▶ ASSIGNMENT:
Pull every line with "none" from the material.

● ● ● ● ●

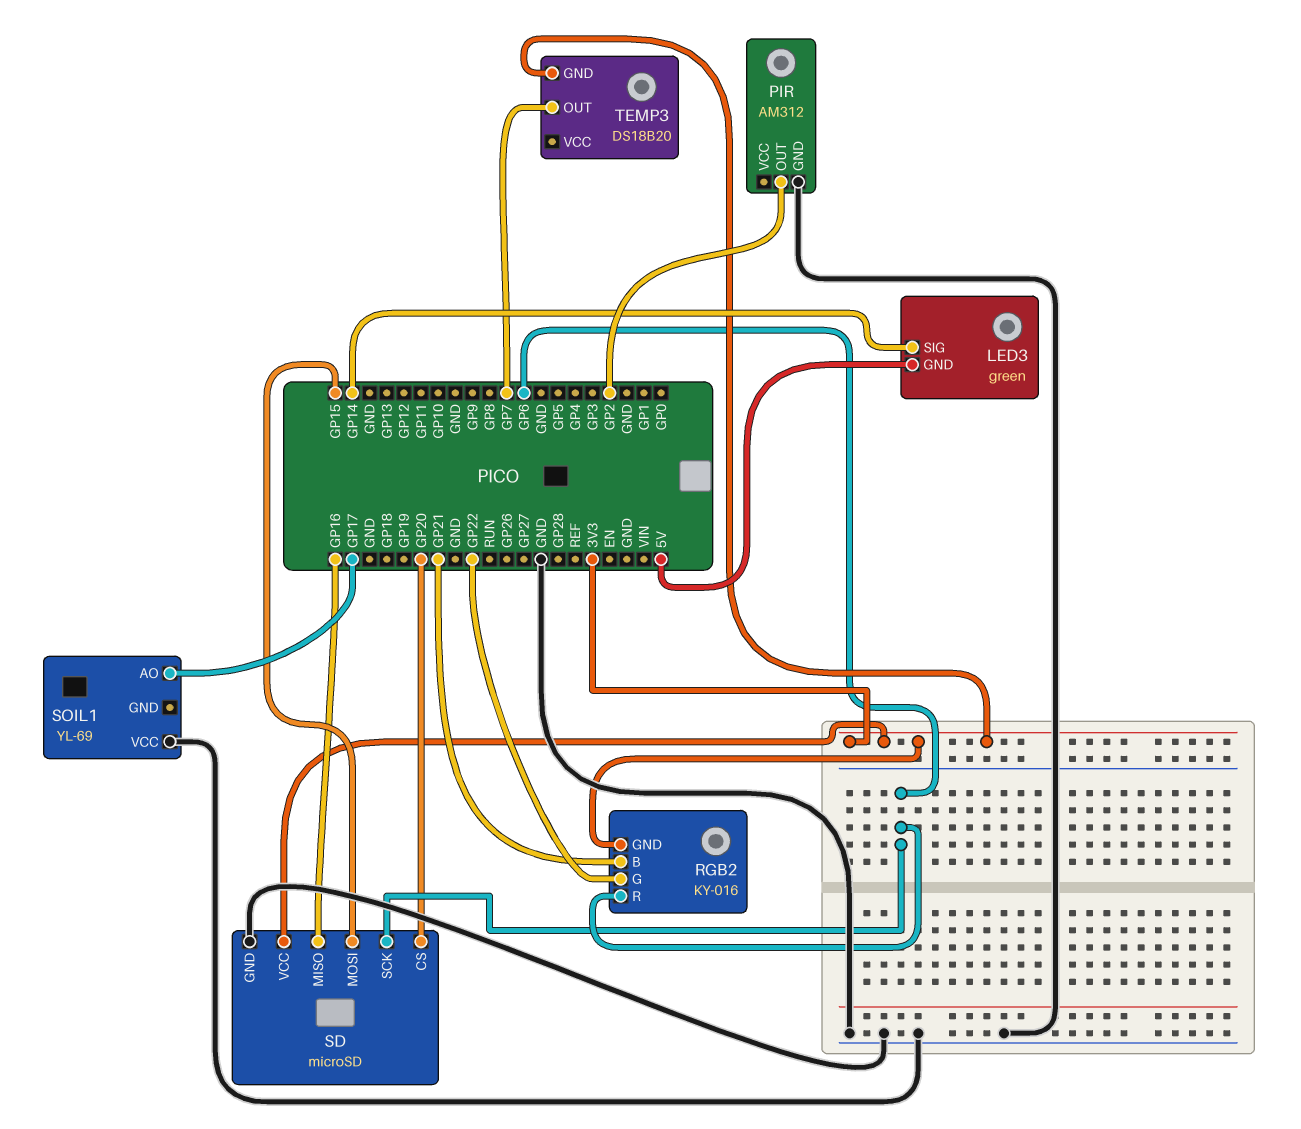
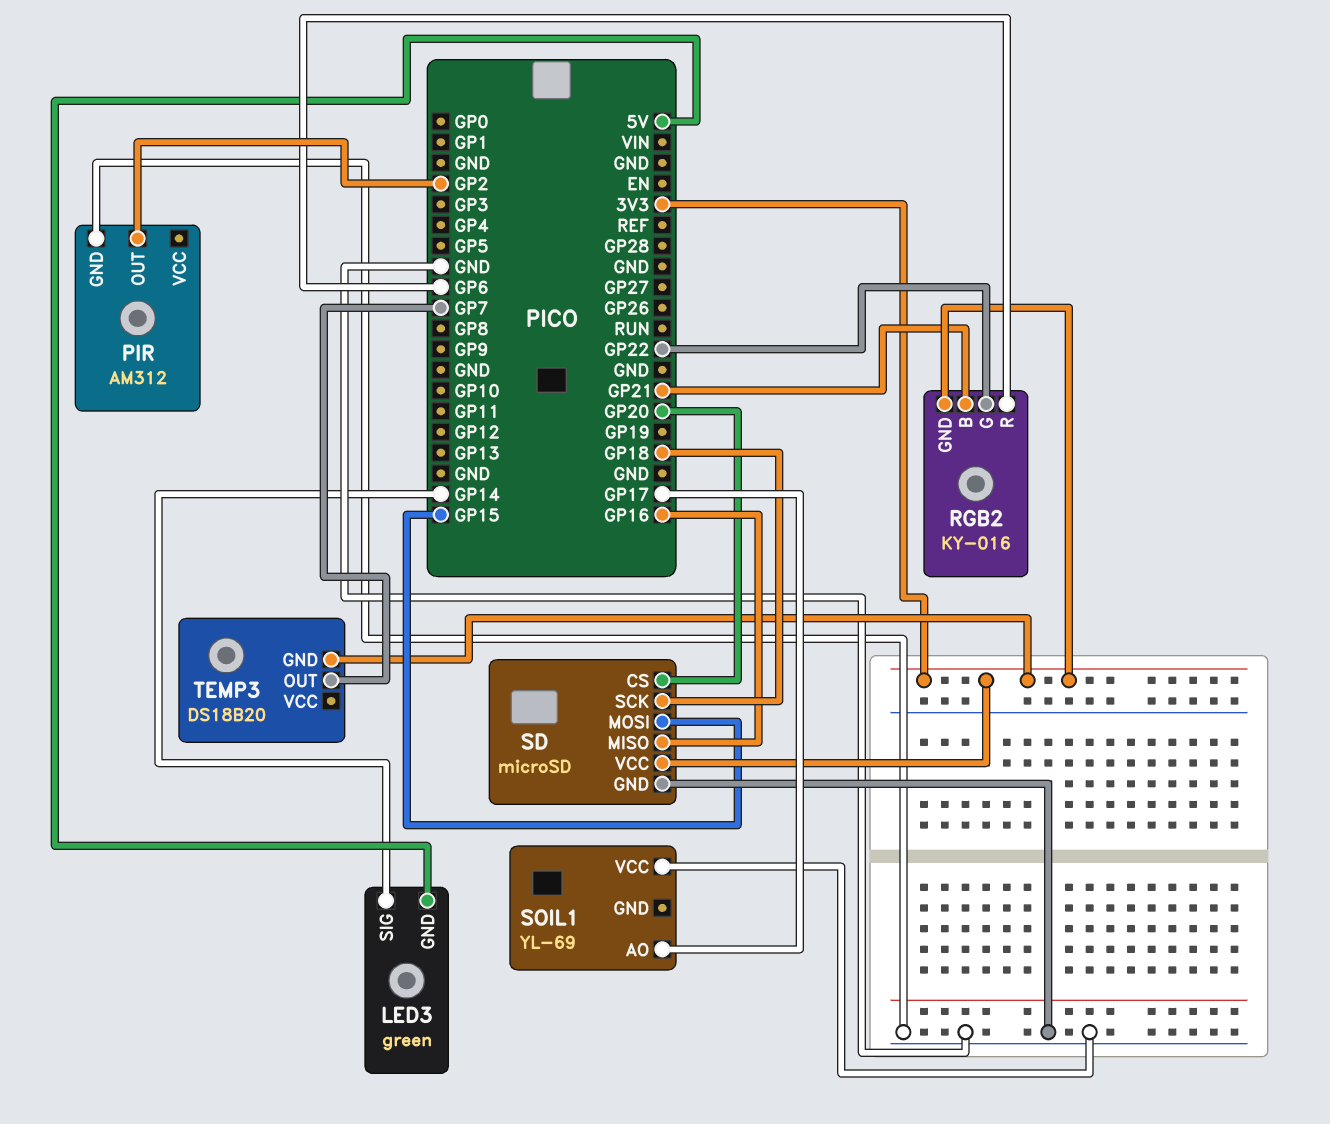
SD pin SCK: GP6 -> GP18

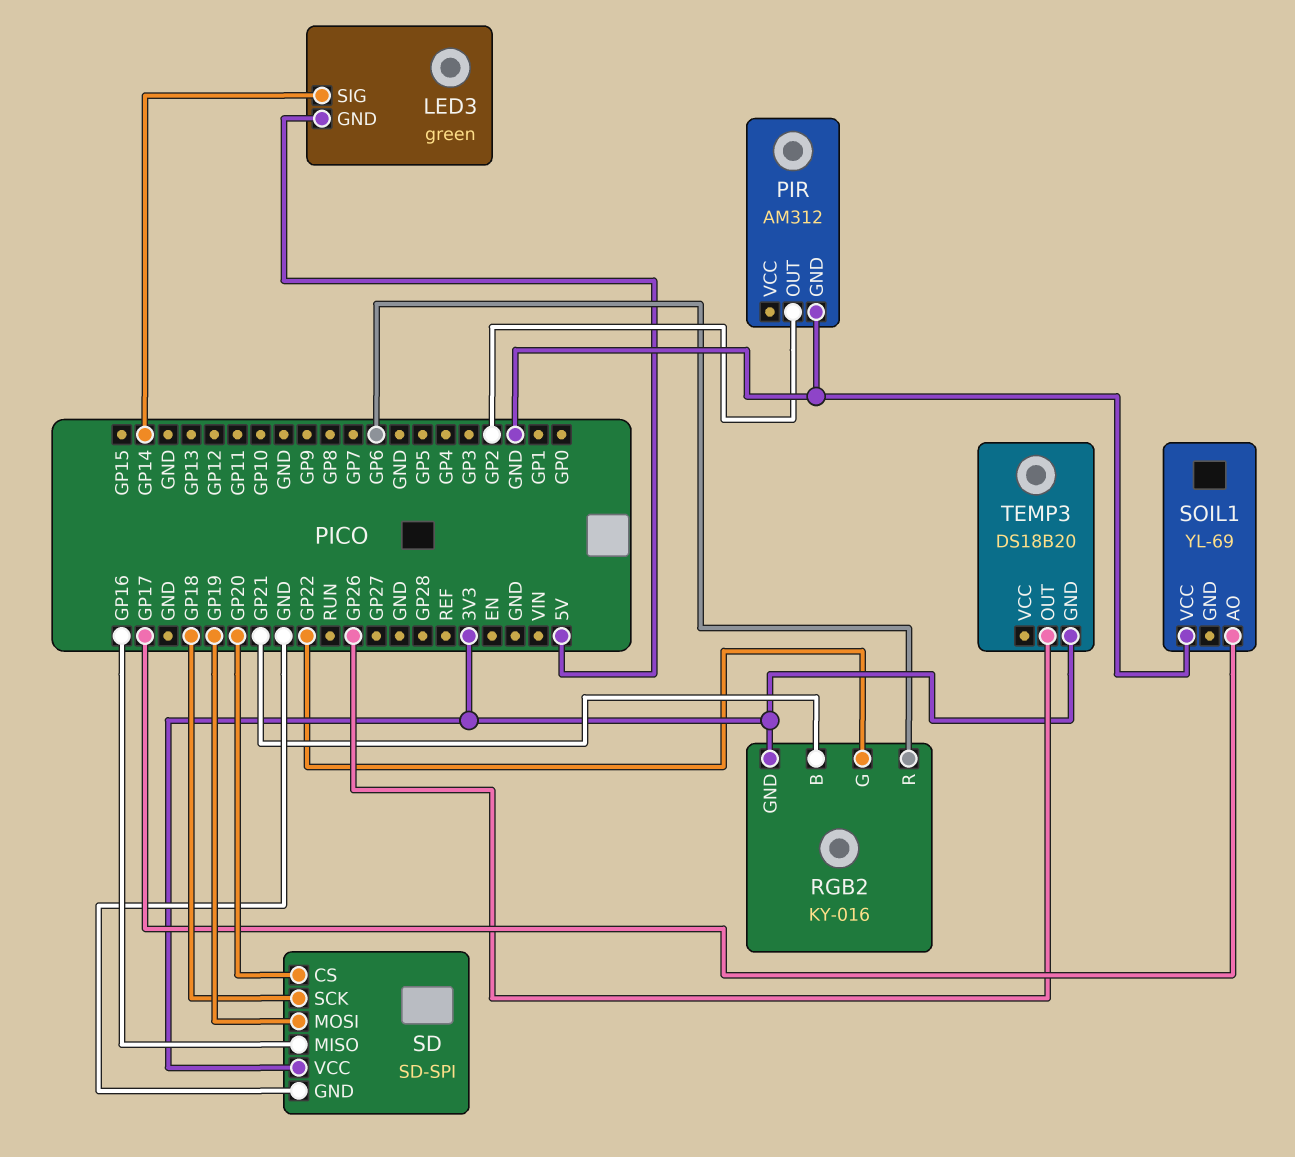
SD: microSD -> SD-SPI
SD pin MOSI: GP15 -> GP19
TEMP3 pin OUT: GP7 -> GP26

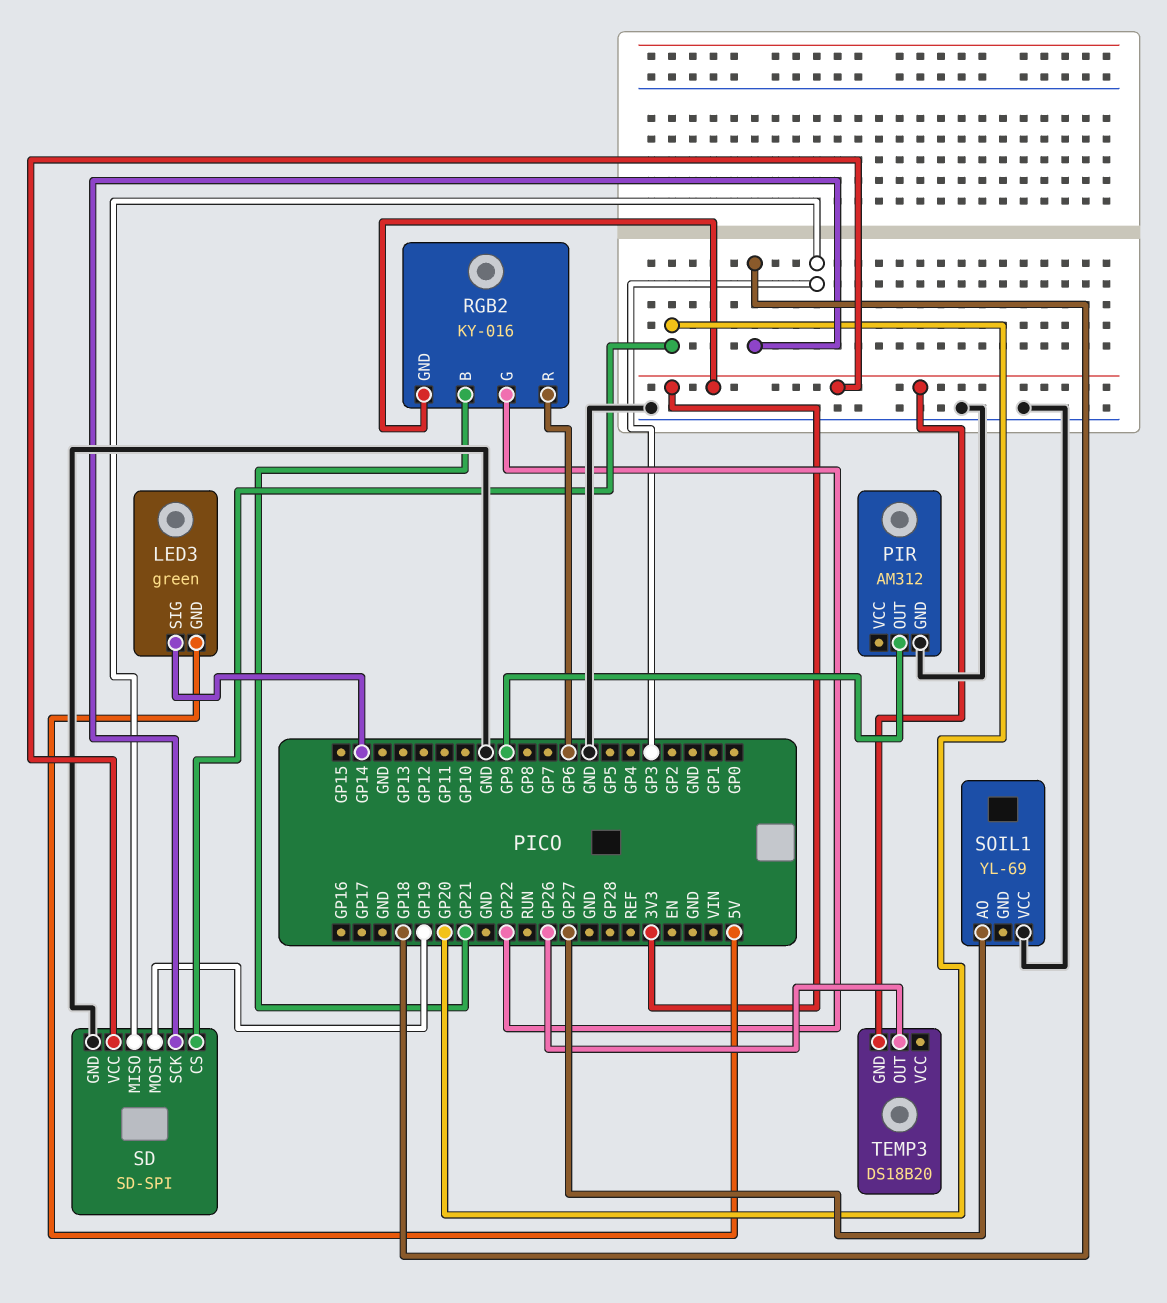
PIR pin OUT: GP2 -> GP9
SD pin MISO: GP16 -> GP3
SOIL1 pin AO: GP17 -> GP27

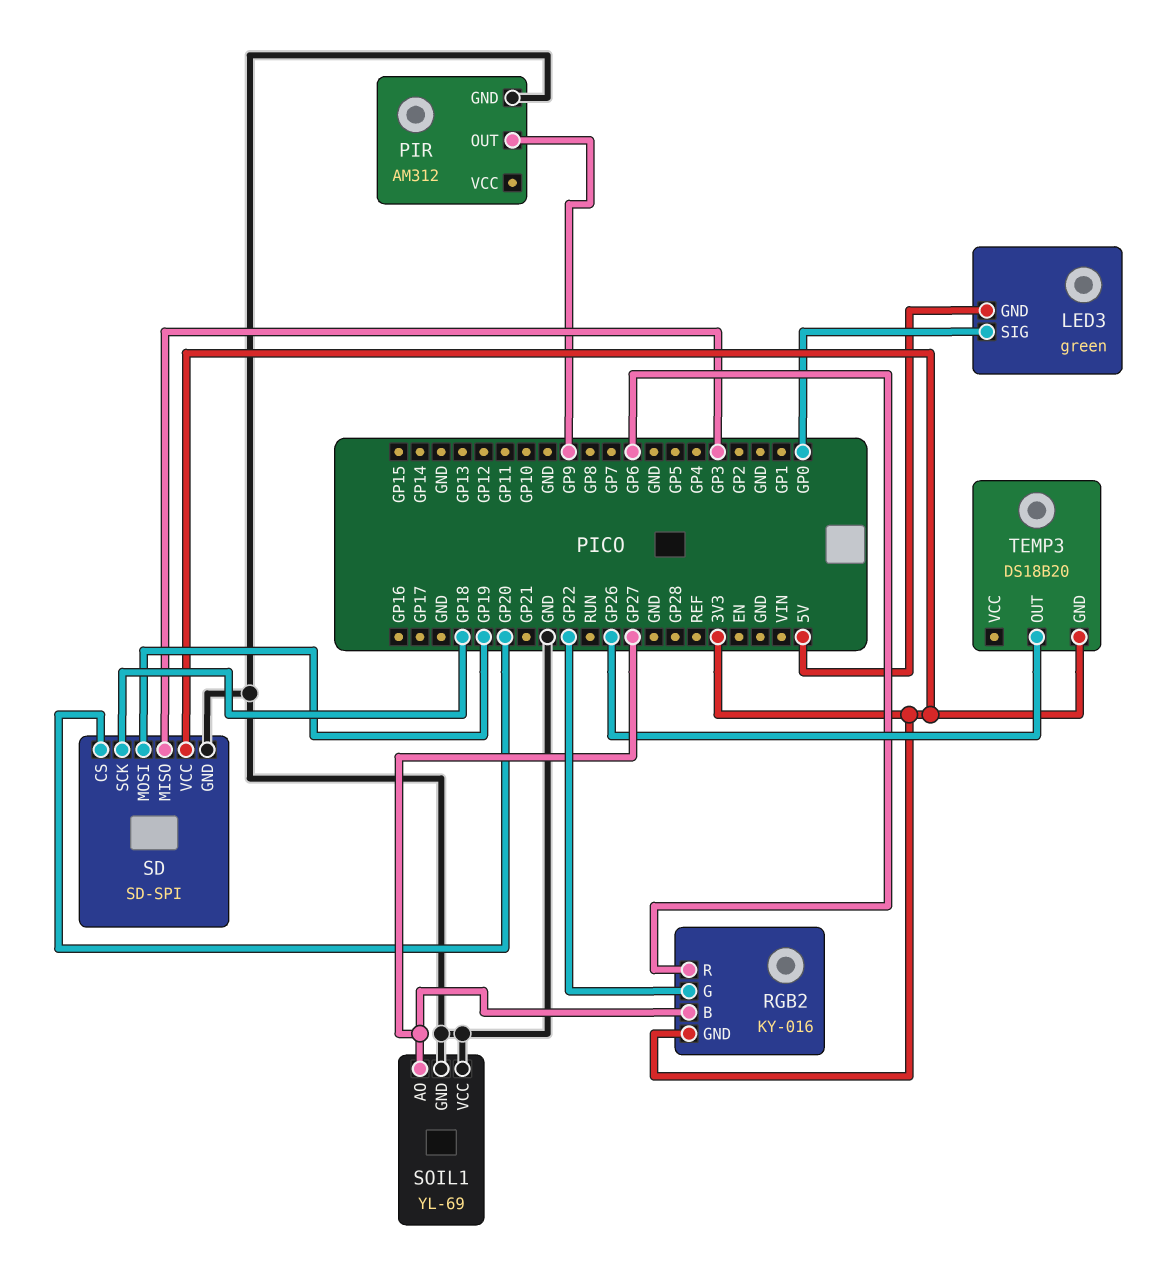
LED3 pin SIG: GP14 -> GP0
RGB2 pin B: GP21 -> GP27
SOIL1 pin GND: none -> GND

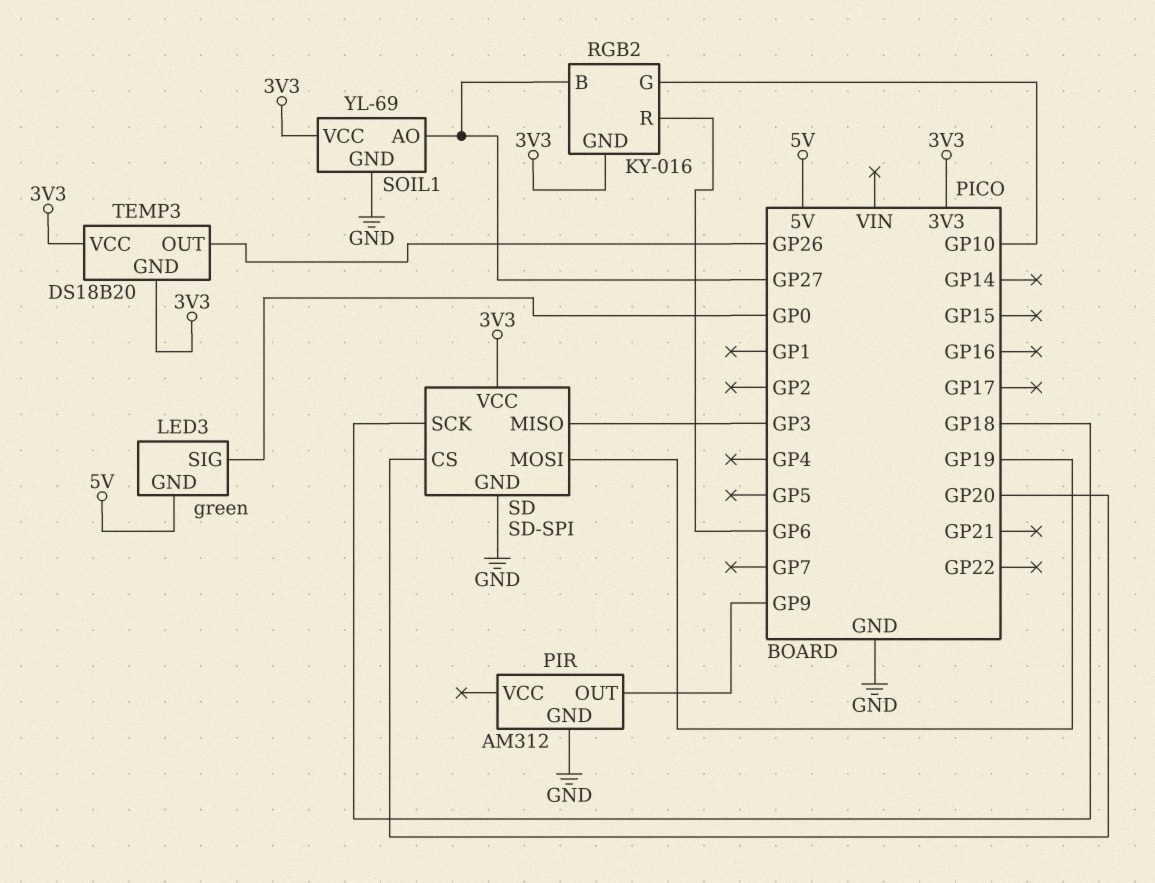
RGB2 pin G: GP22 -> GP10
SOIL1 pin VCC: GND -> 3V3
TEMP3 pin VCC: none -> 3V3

● ● ● ● ●

▶ OUTPUT BELOW:
SOIL1 pin GND: none -> GND
TEMP3 pin VCC: none -> 3V3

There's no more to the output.